Task prompt
Everything from the line with "Daily: [802,516,851,556] ->" to the line with "Quinex Mail: [184,129,470,300]" in the listing below, both lines included, needs to be copied exactly, apart from the pictures.

(Beginning of Stored data)

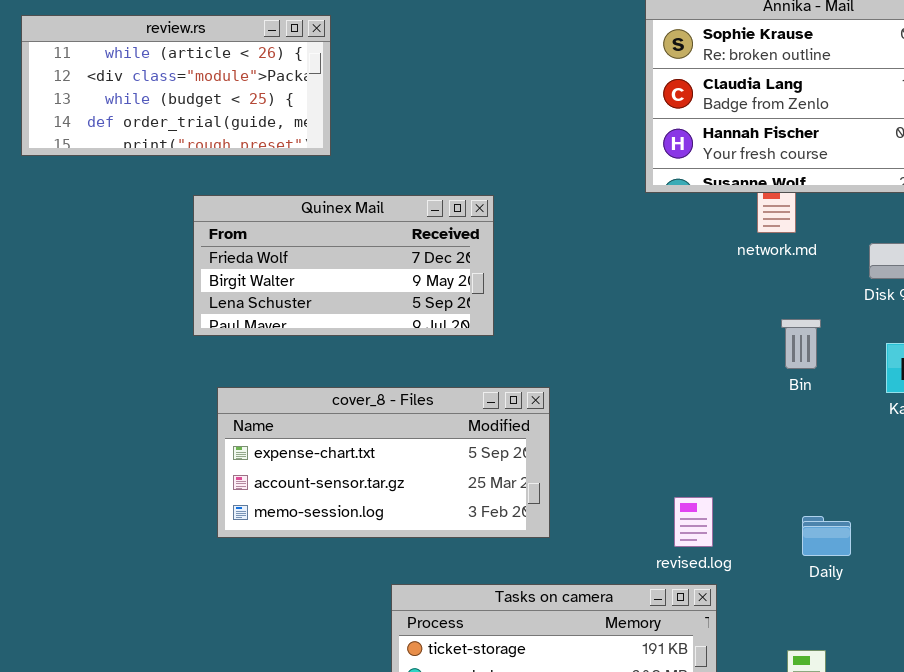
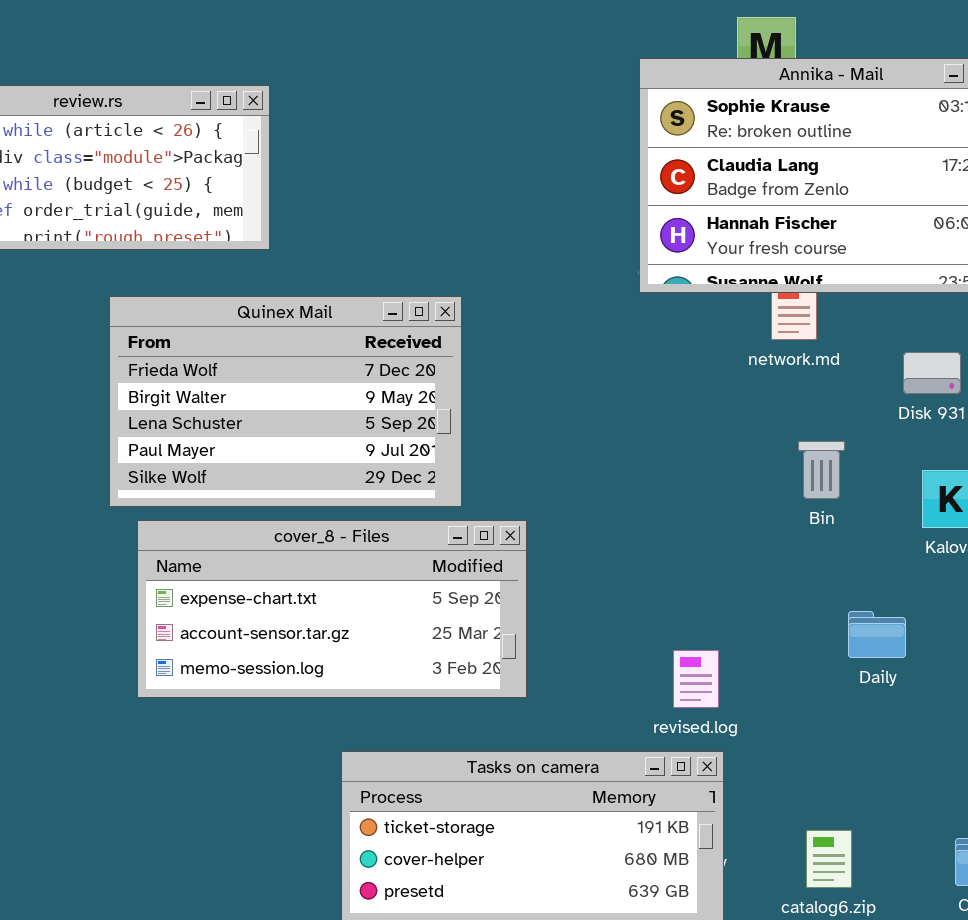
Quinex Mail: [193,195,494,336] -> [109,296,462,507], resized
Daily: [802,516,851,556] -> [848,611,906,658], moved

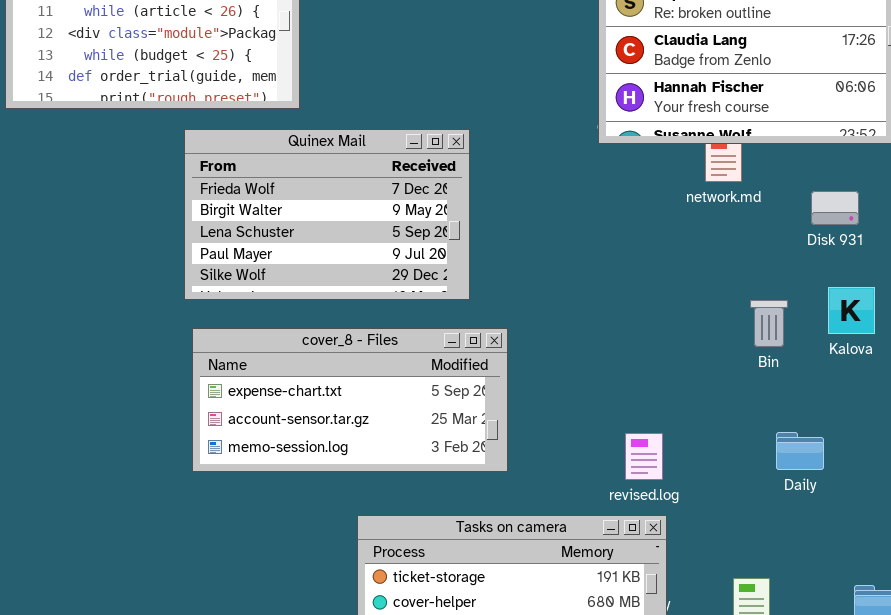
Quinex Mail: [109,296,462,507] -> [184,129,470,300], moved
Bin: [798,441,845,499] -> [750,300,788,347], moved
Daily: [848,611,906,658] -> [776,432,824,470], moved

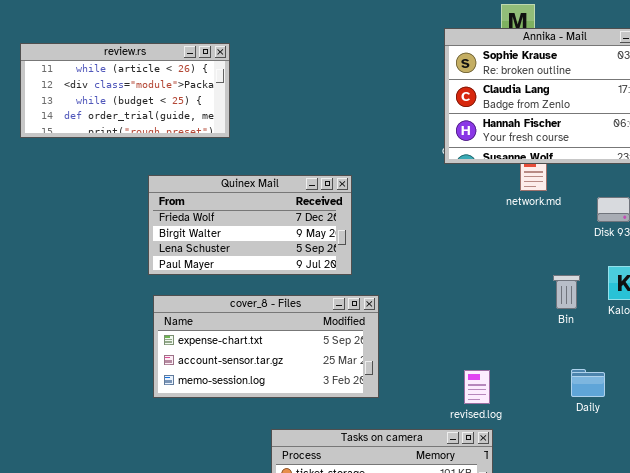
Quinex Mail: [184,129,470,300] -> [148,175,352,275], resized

(End of Stored data)
(Beginning of Stored data)

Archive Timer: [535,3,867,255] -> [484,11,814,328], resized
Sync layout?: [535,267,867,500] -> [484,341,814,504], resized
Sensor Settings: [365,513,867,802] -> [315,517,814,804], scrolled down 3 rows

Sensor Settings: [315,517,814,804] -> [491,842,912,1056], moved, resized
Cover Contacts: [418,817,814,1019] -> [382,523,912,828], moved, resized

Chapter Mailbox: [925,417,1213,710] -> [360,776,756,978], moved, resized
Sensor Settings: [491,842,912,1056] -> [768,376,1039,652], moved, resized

(End of Stored data)

Answer below
Daily: [802,516,851,556] -> [848,611,906,658], moved

Quinex Mail: [109,296,462,507] -> [184,129,470,300], moved
Bin: [798,441,845,499] -> [750,300,788,347], moved
Daily: [848,611,906,658] -> [776,432,824,470], moved

Quinex Mail: [184,129,470,300] -> [148,175,352,275], resized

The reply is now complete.